* **Problem**
Given the entries below, would you transcribe exactly the lines starting at the one with "RADIO pin MISO: D10 -> D2" and ending at the one with "SERVO2: DS3218 -> SG90", both kept, pictures omitted, nothing extra?

* **Material for the task**
BEGIN
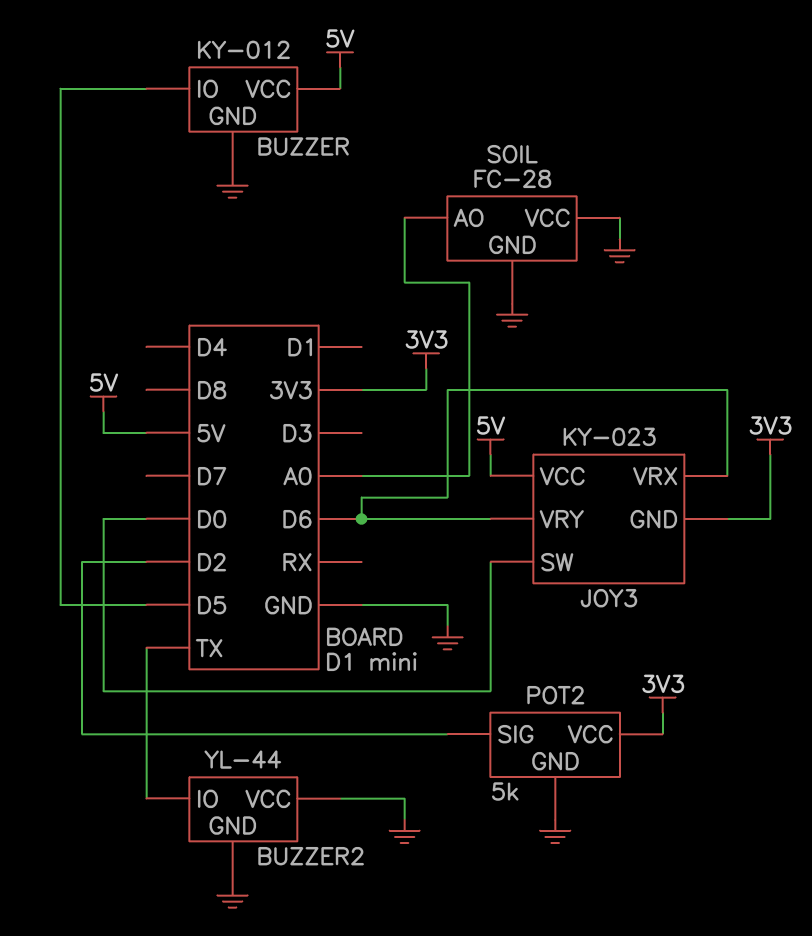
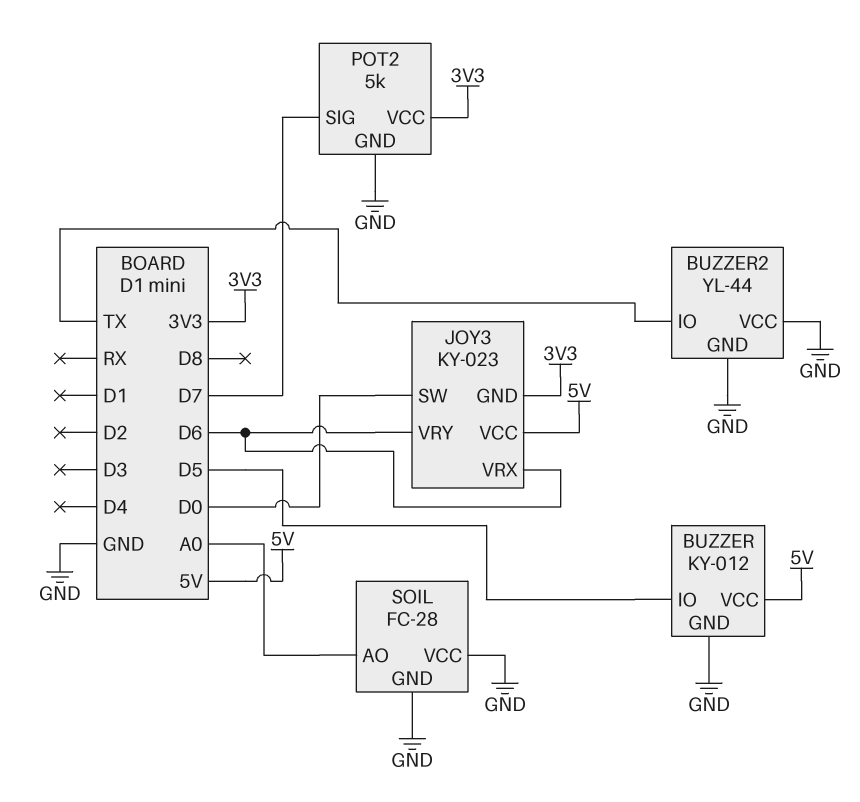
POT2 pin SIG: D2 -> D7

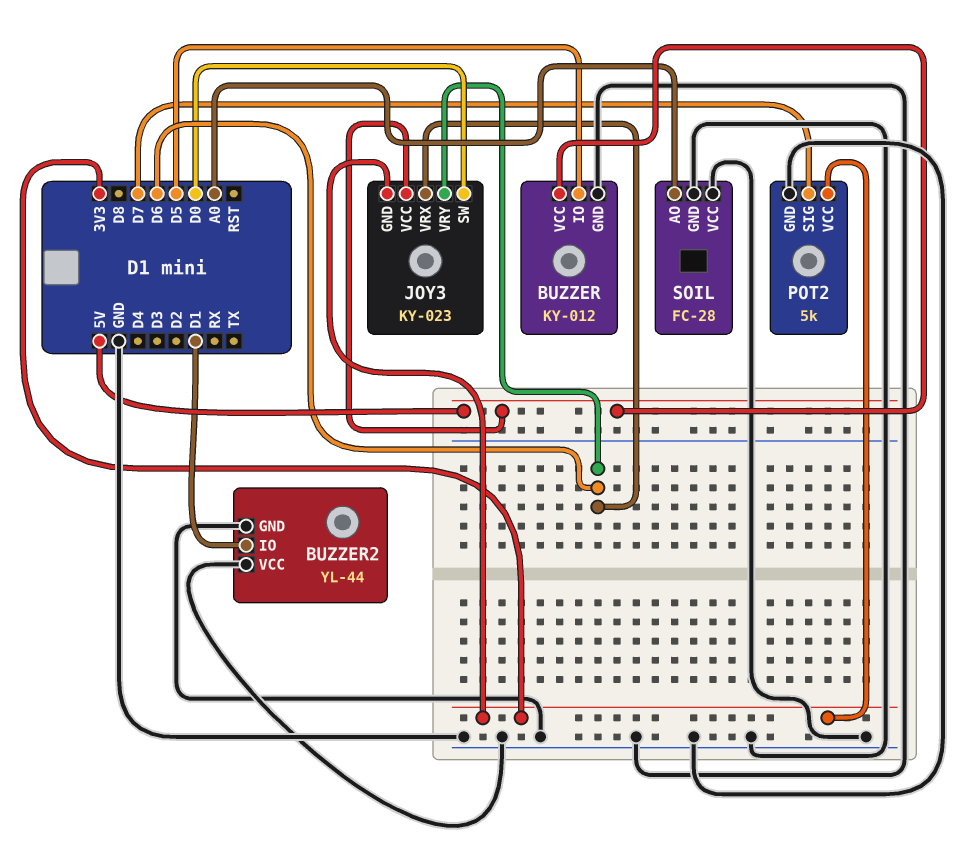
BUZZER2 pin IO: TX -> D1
END
BEGIN
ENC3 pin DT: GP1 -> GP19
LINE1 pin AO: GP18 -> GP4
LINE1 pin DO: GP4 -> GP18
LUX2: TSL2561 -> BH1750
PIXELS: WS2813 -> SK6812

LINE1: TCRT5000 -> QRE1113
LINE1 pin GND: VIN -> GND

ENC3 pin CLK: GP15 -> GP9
END
BEGIN
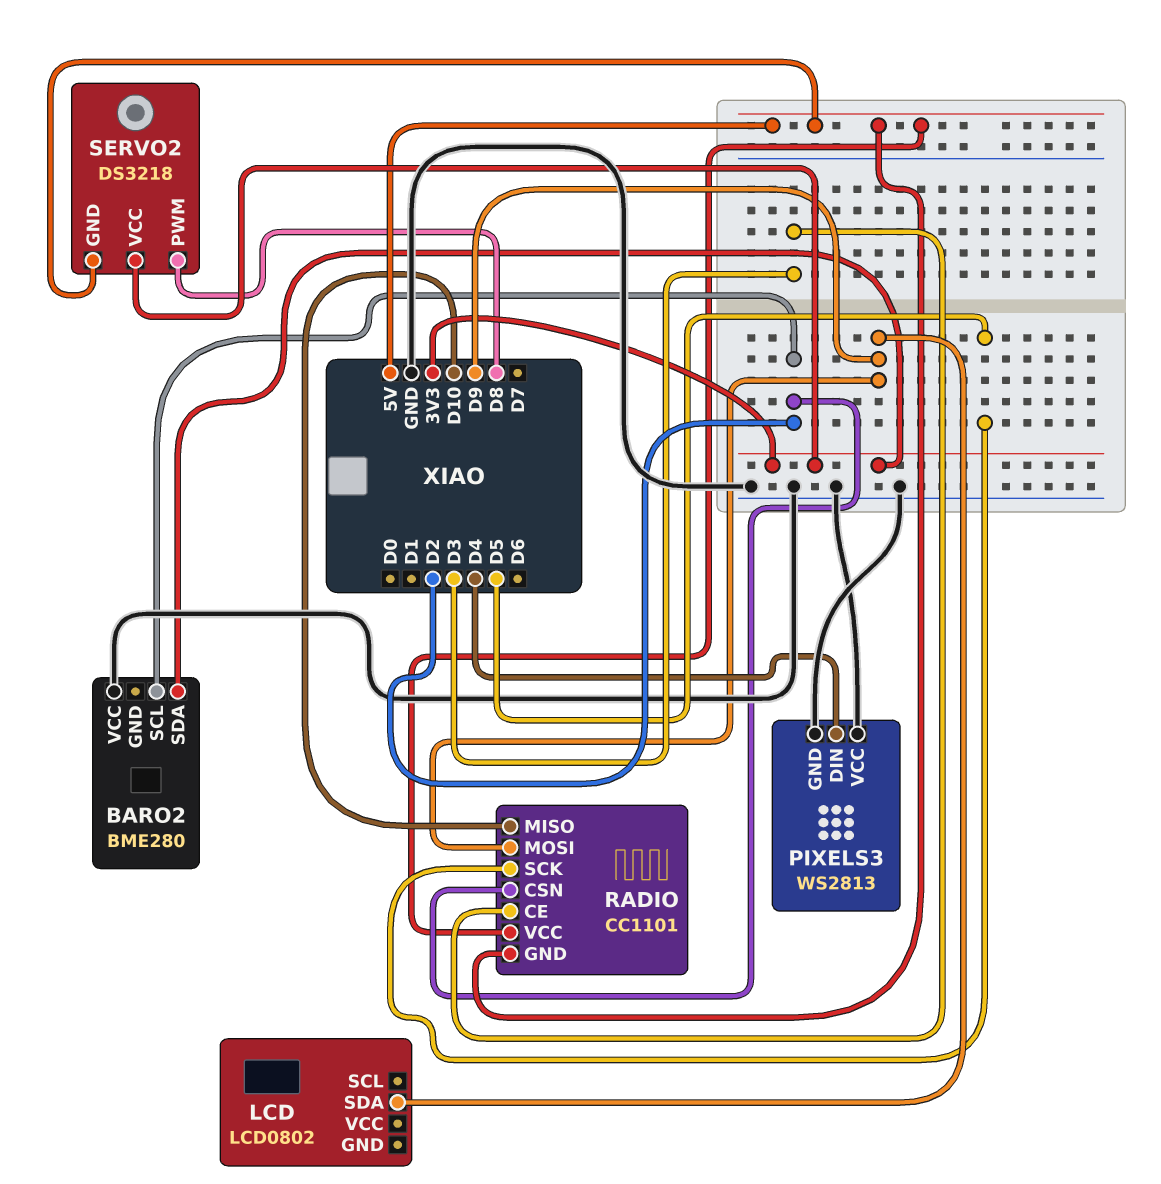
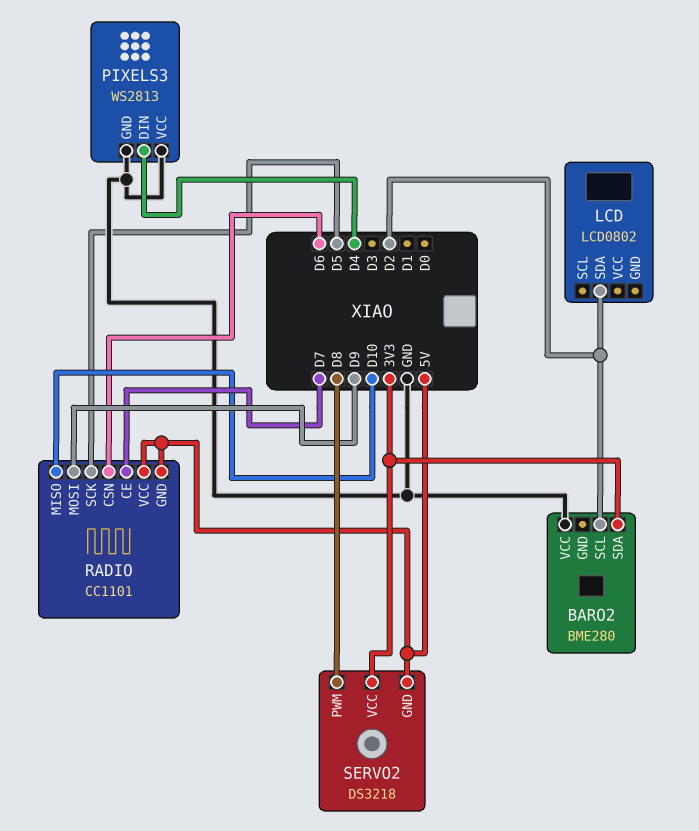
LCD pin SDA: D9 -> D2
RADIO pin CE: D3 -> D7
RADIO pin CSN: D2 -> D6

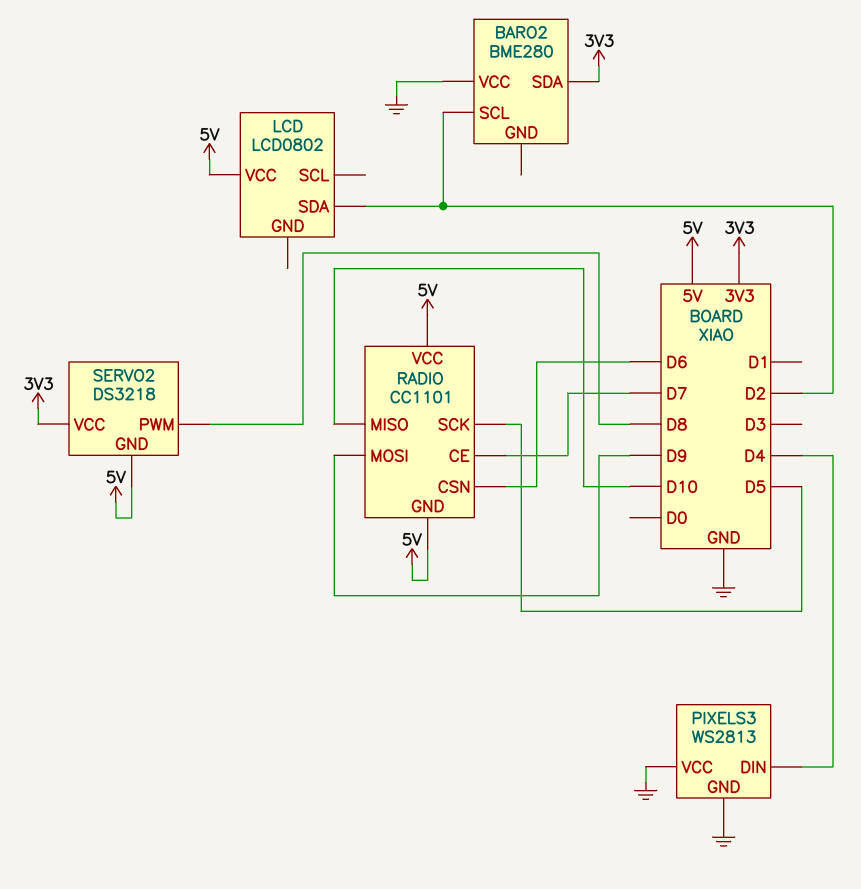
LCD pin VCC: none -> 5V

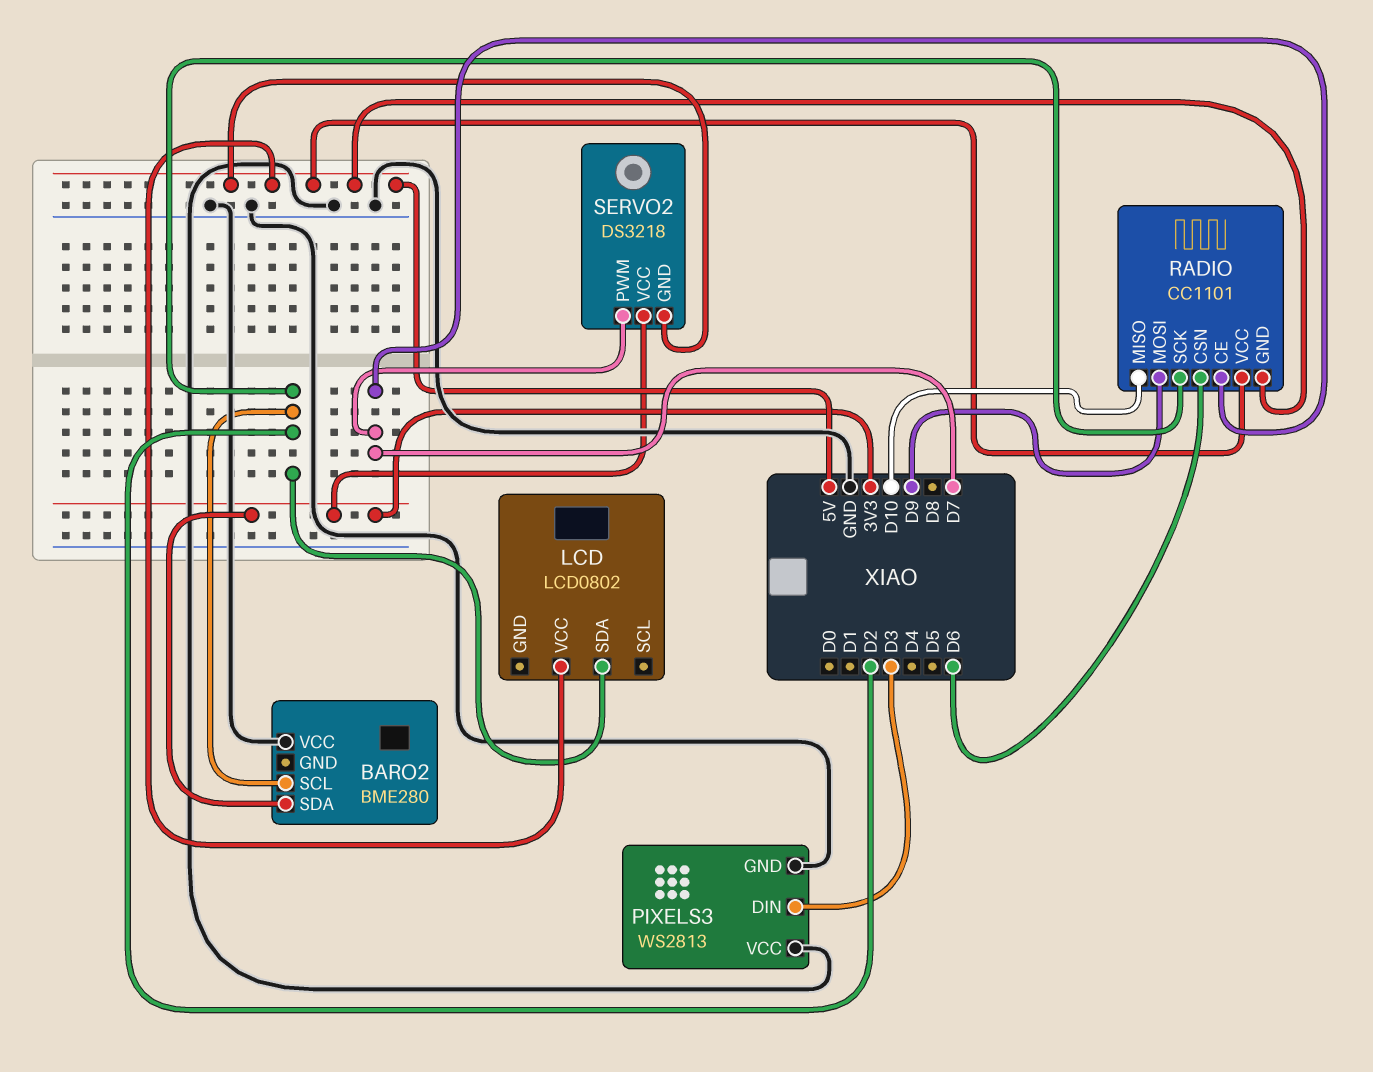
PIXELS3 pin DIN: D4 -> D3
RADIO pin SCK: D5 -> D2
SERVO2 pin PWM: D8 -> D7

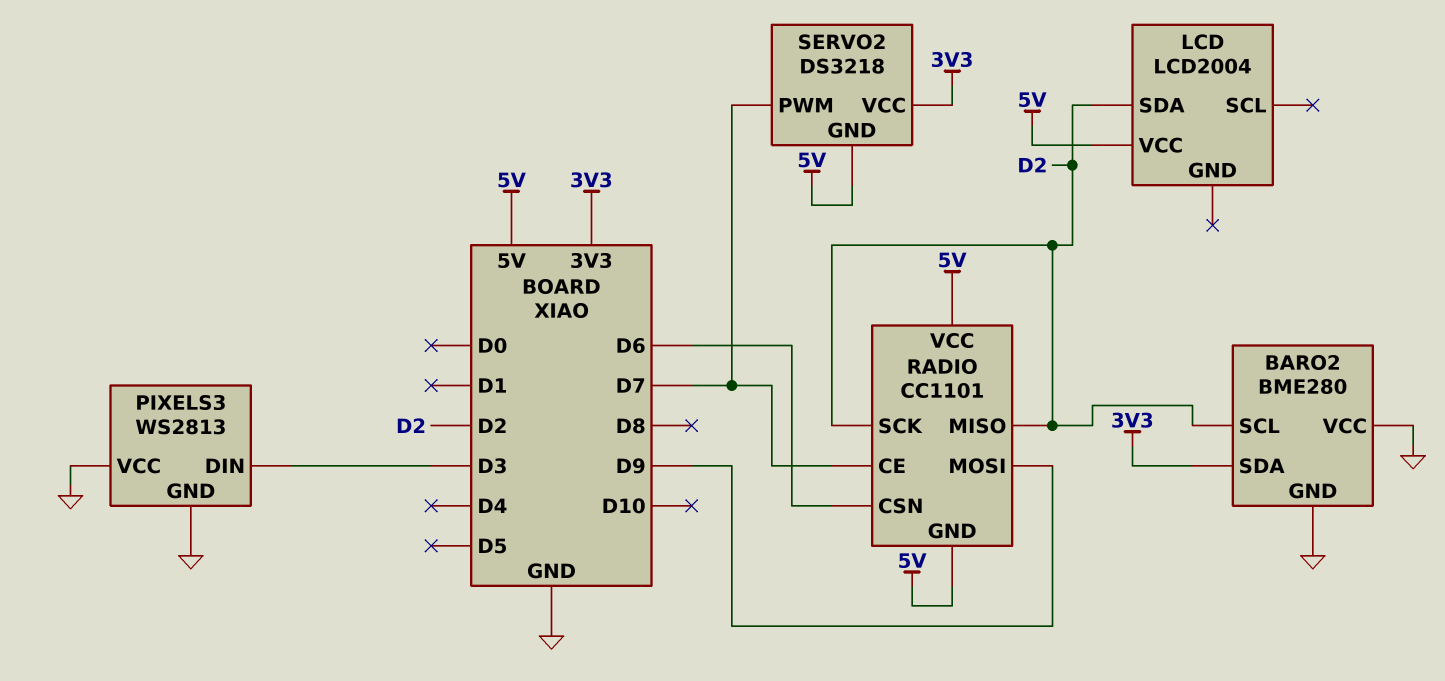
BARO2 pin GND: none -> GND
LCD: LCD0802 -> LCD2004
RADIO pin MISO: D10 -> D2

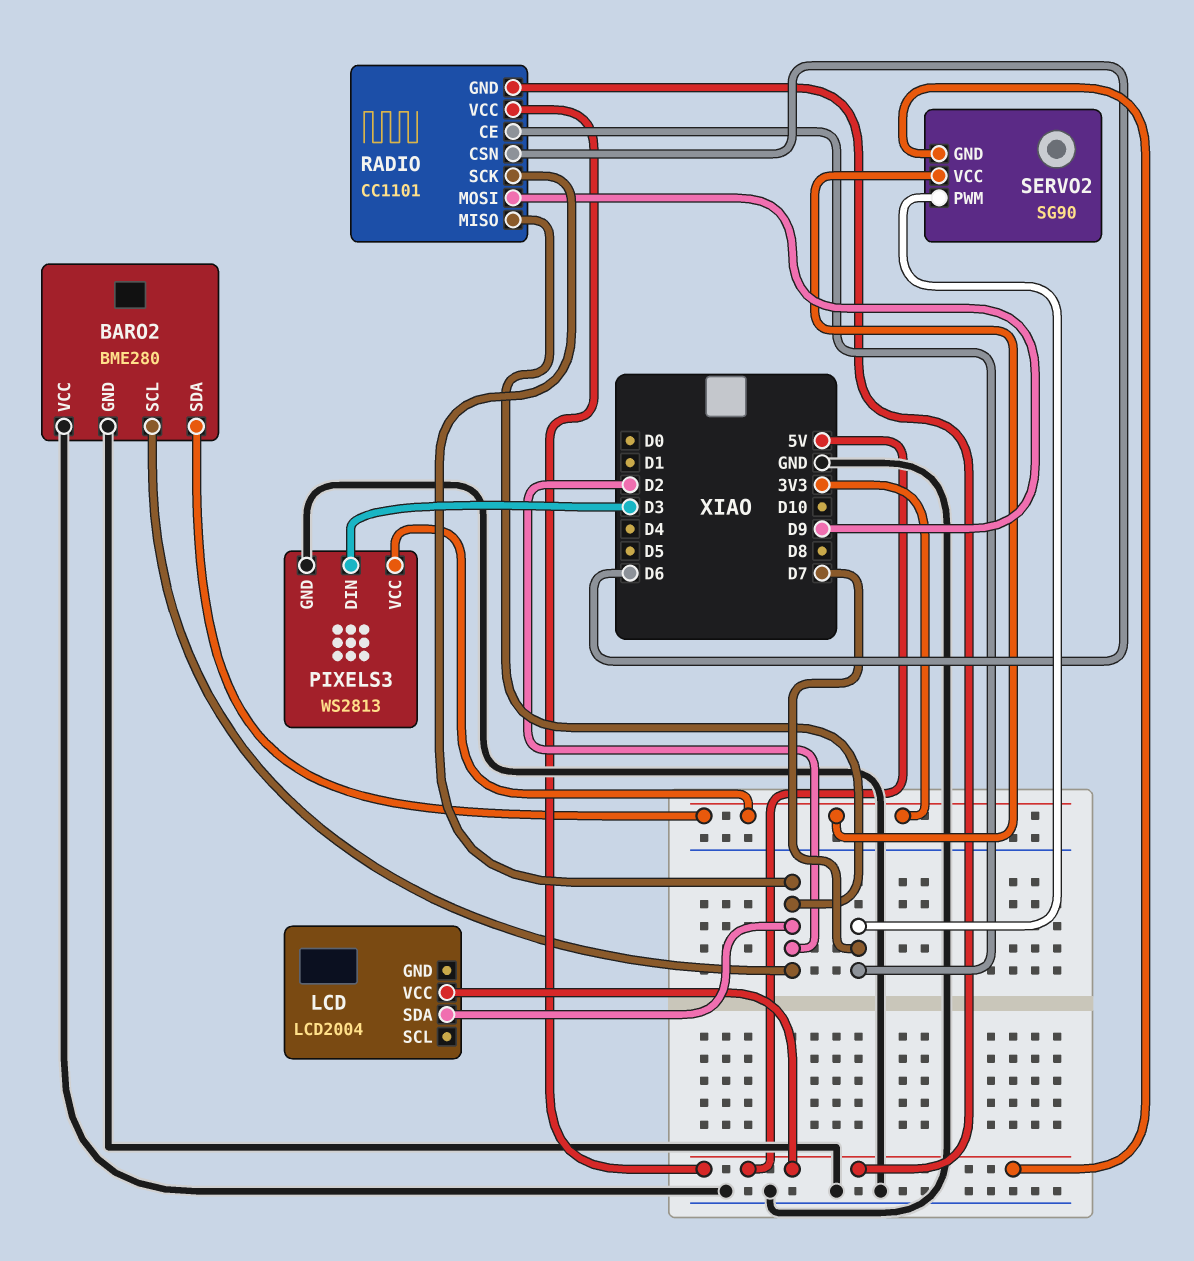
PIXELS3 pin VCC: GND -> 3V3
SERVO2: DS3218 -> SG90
END
* **Expected answer**
RADIO pin MISO: D10 -> D2

PIXELS3 pin VCC: GND -> 3V3
SERVO2: DS3218 -> SG90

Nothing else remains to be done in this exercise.